TASK OBJECTIVE
Repeat all of the records exactly, leaving out the pictures.

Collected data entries

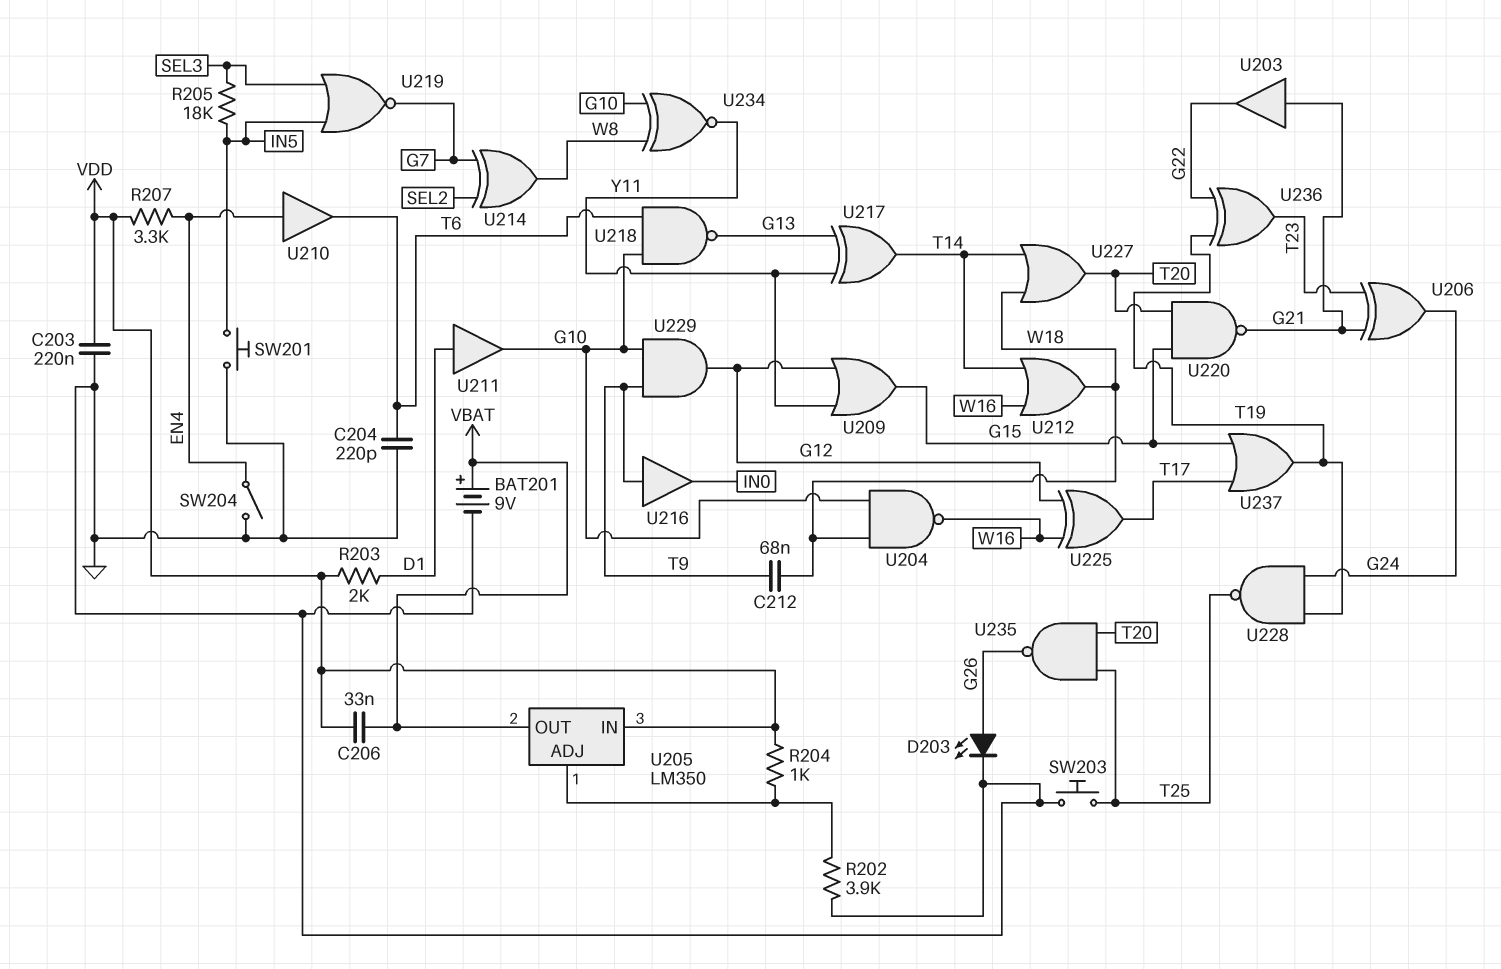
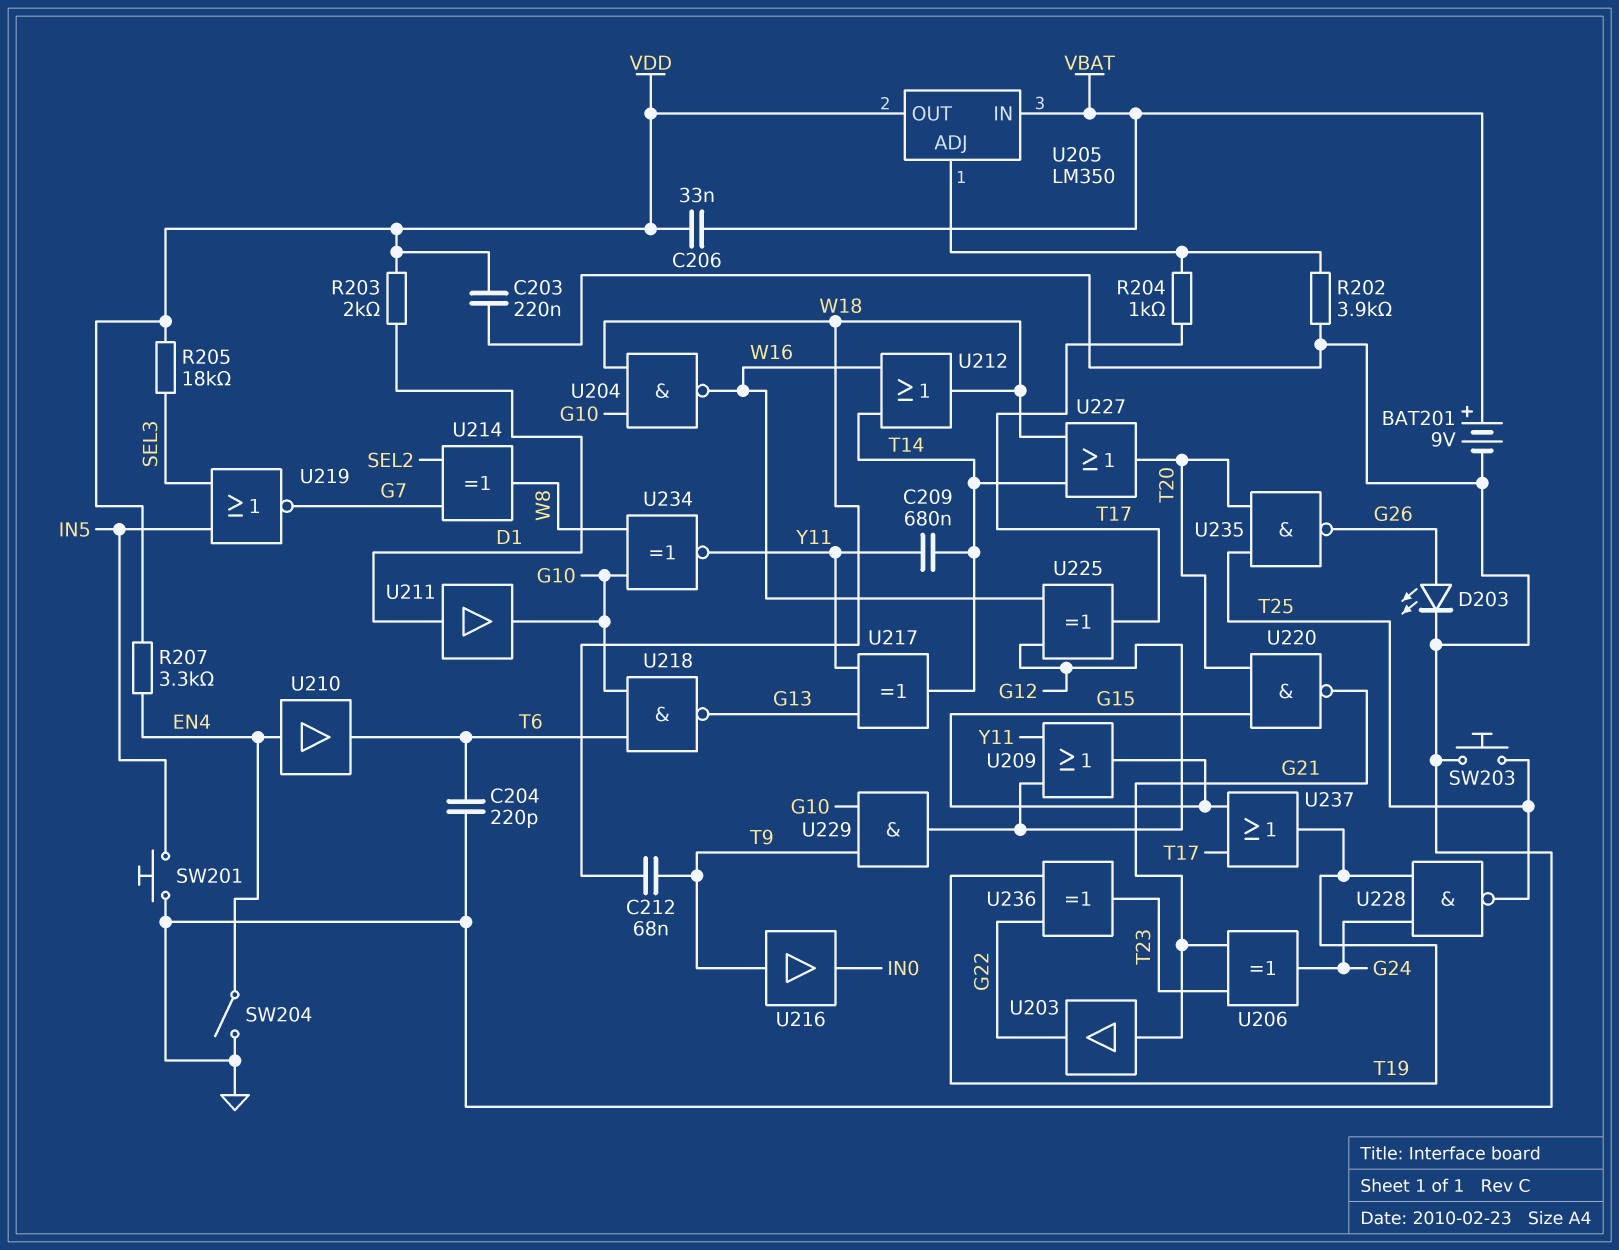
C209: none -> 680nF (T14, Y11)
R204: 1k (U205/ADJ, VDD) -> 1k (T17, U205/ADJ)
R205: 18k (IN5, SEL3) -> 18k (SEL3, VDD)
U205 pin IN: VDD -> VBAT
U205 pin OUT: VBAT -> VDD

THE ANSWER
C209: none -> 680nF (T14, Y11)
R204: 1k (U205/ADJ, VDD) -> 1k (T17, U205/ADJ)
R205: 18k (IN5, SEL3) -> 18k (SEL3, VDD)
U205 pin IN: VDD -> VBAT
U205 pin OUT: VBAT -> VDD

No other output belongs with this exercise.